Write out the records in full, exactly as given, but without the images.

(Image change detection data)
Start of Block
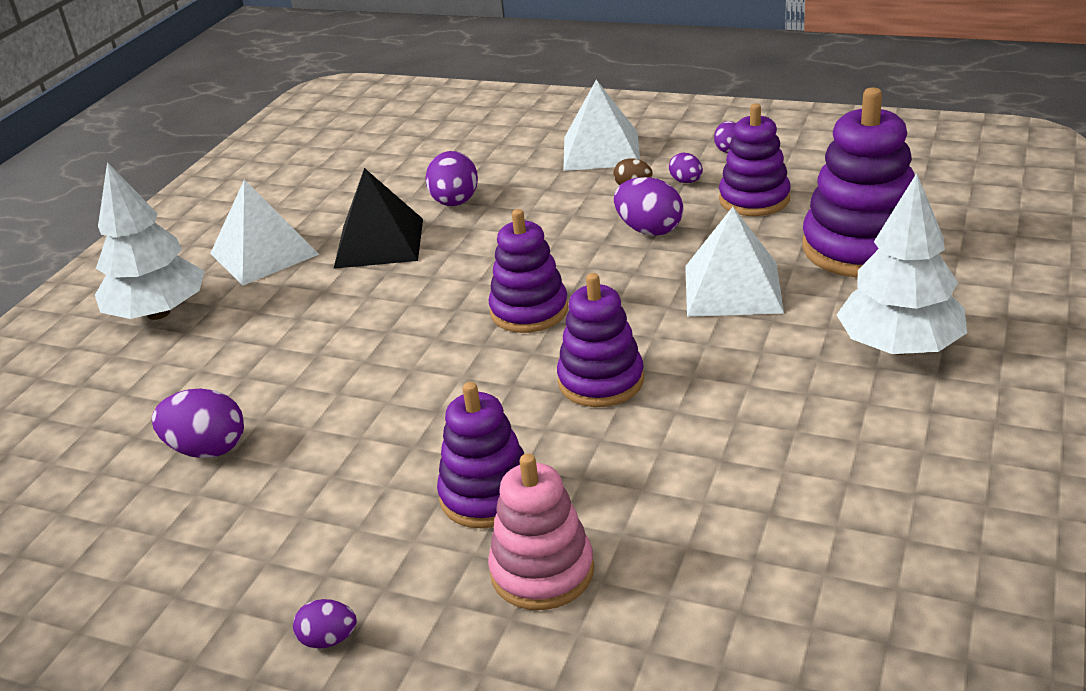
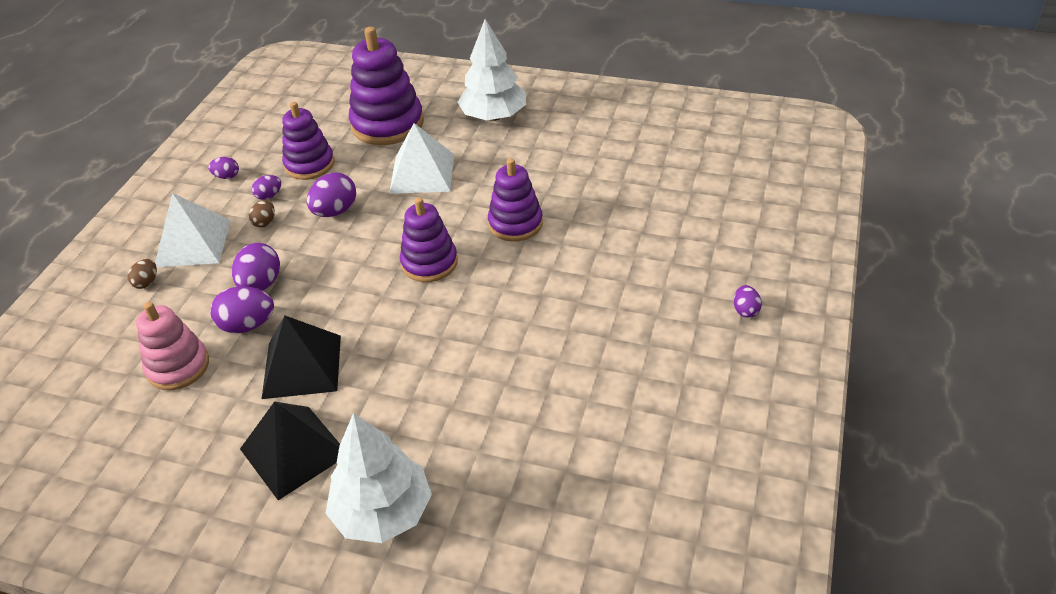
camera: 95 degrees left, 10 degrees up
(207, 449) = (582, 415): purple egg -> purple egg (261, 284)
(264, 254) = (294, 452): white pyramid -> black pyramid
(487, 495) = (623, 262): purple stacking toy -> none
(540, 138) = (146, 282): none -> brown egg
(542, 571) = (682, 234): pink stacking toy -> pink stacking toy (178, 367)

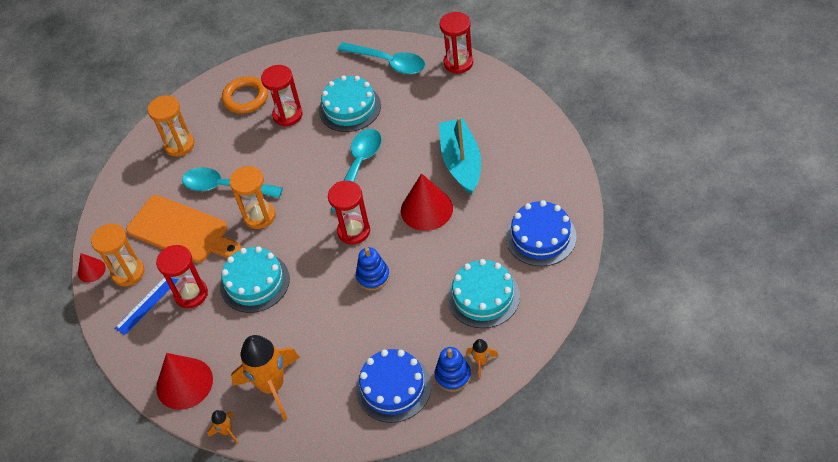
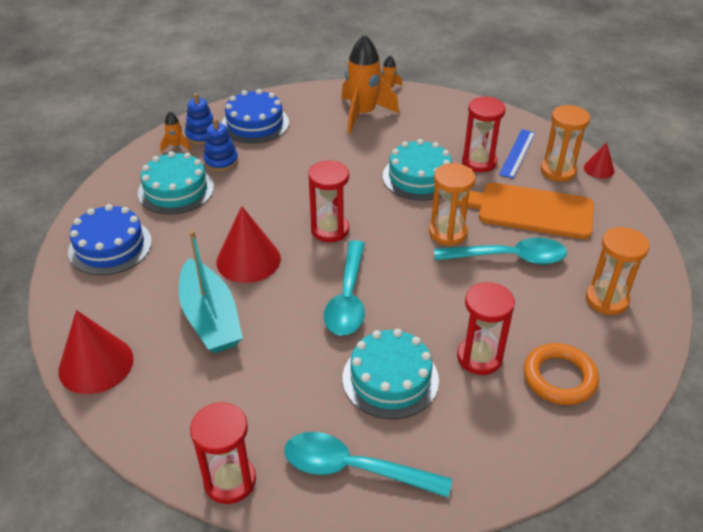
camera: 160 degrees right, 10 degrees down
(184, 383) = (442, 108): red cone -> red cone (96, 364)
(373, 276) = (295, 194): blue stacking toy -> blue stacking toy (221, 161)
End of Block
-- WRITTEN SOLUTION --
camera: 95 degrees left, 10 degrees up
(207, 449) = (582, 415): purple egg -> purple egg (261, 284)
(264, 254) = (294, 452): white pyramid -> black pyramid
(487, 495) = (623, 262): purple stacking toy -> none
(540, 138) = (146, 282): none -> brown egg
(542, 571) = (682, 234): pink stacking toy -> pink stacking toy (178, 367)

camera: 160 degrees right, 10 degrees down
(184, 383) = (442, 108): red cone -> red cone (96, 364)
(373, 276) = (295, 194): blue stacking toy -> blue stacking toy (221, 161)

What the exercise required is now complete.